TASK GOAL
How many lines in the records below contain the word "orange"? Reply with that number only.

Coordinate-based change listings

**********

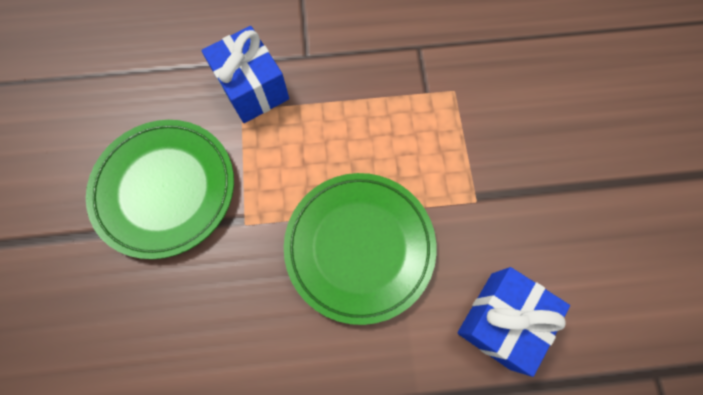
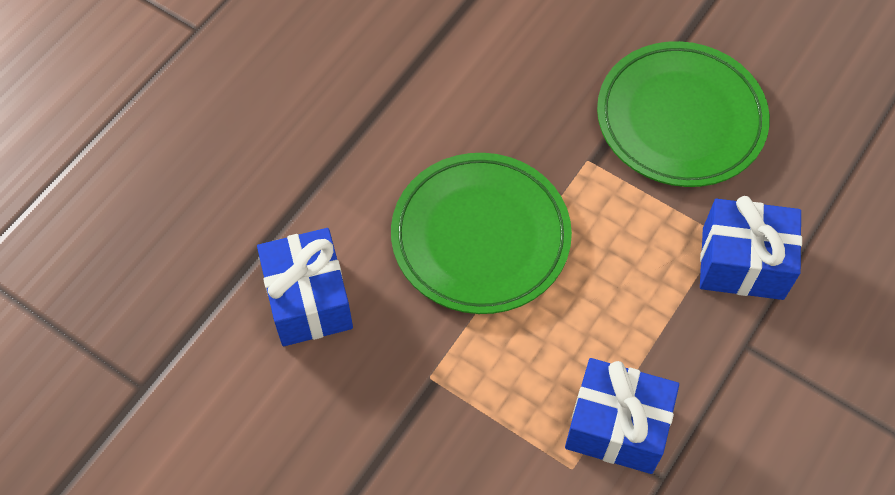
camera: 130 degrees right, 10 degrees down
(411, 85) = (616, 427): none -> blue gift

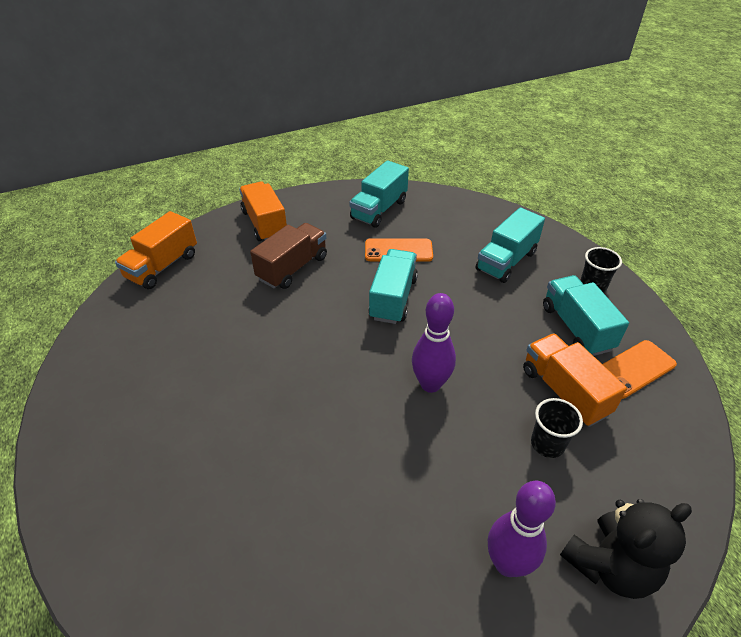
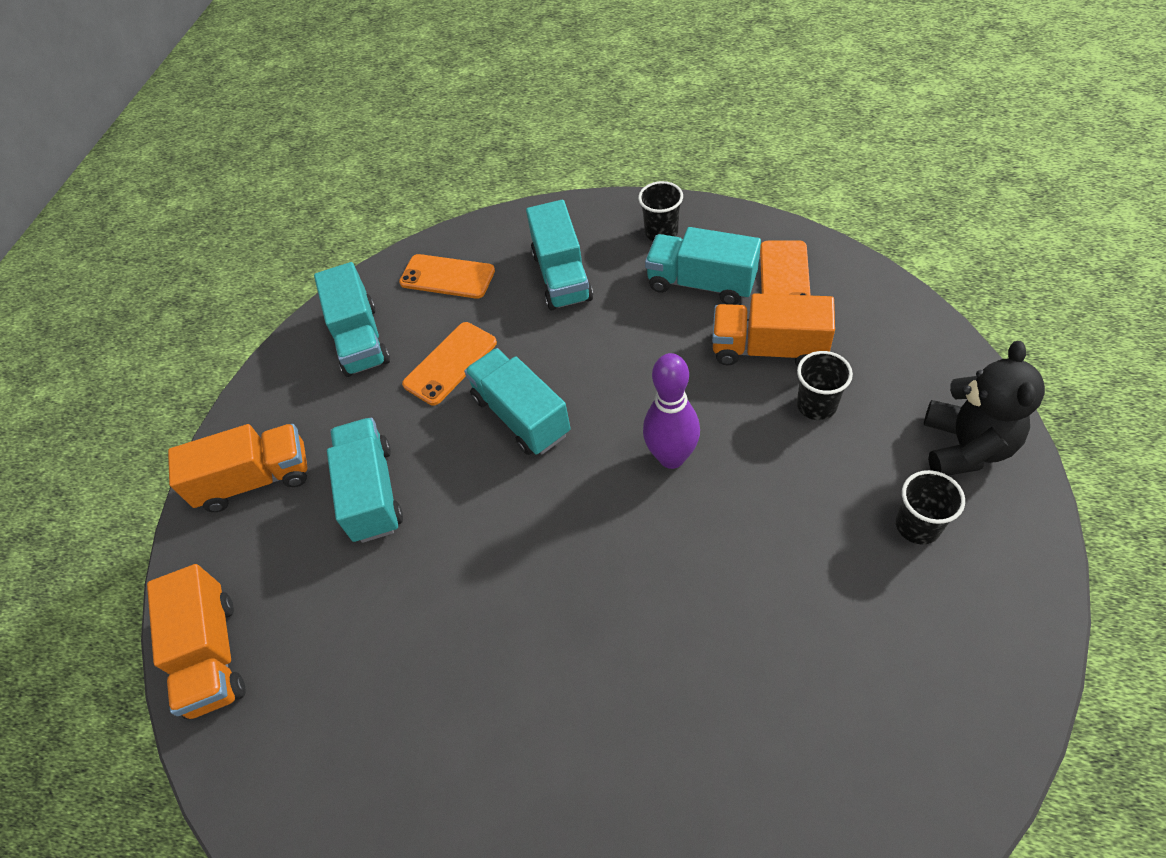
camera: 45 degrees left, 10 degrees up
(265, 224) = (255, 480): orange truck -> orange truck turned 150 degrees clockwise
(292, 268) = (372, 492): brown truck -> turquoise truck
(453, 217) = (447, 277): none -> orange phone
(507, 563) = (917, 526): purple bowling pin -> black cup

**********

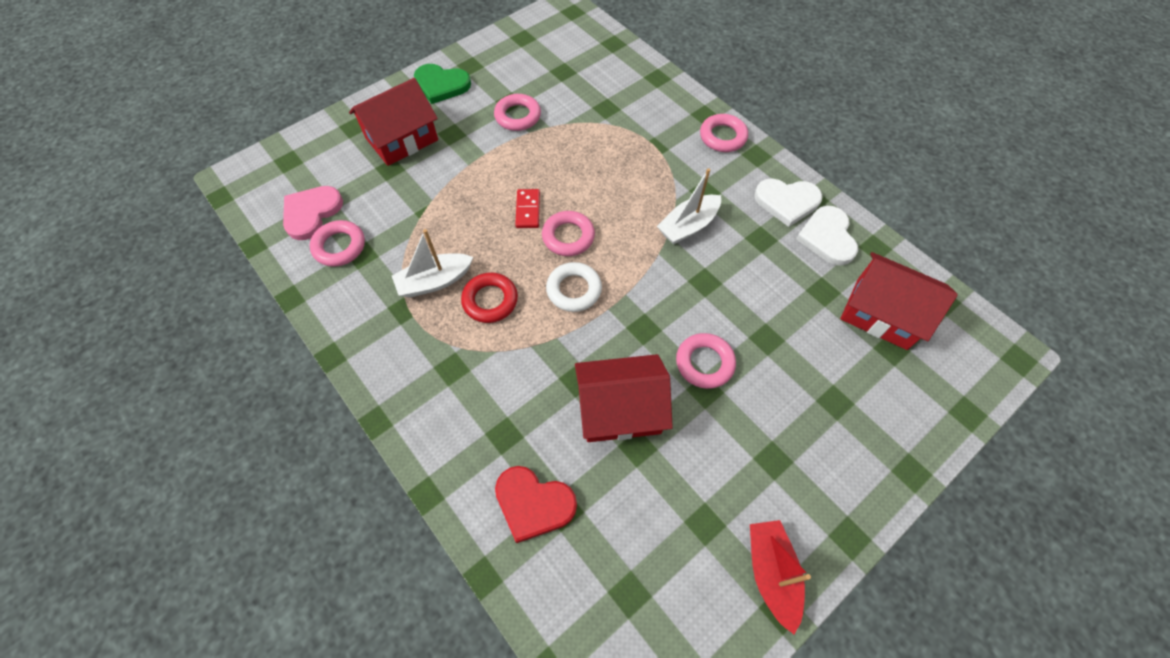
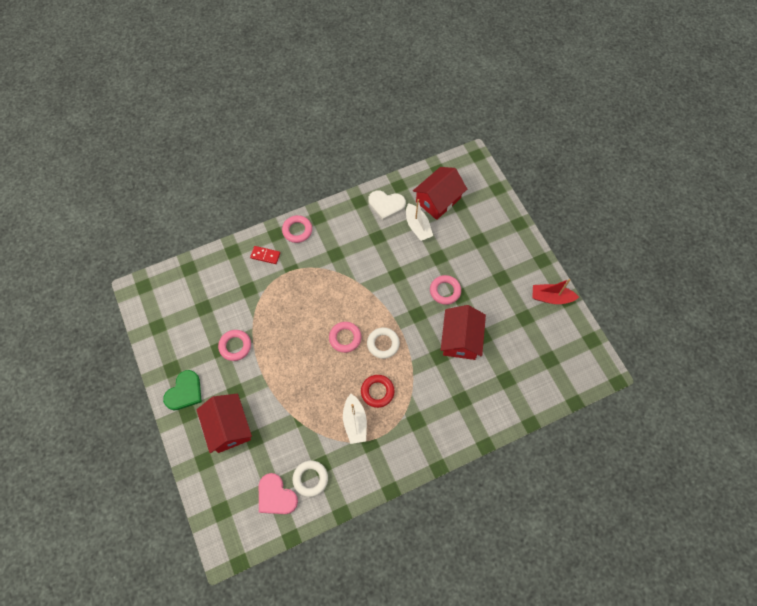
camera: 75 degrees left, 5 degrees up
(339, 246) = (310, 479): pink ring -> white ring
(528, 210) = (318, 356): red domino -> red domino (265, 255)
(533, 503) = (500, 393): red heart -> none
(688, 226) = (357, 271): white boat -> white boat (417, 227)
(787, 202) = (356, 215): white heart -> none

**********

SOLVED EXERCISE
2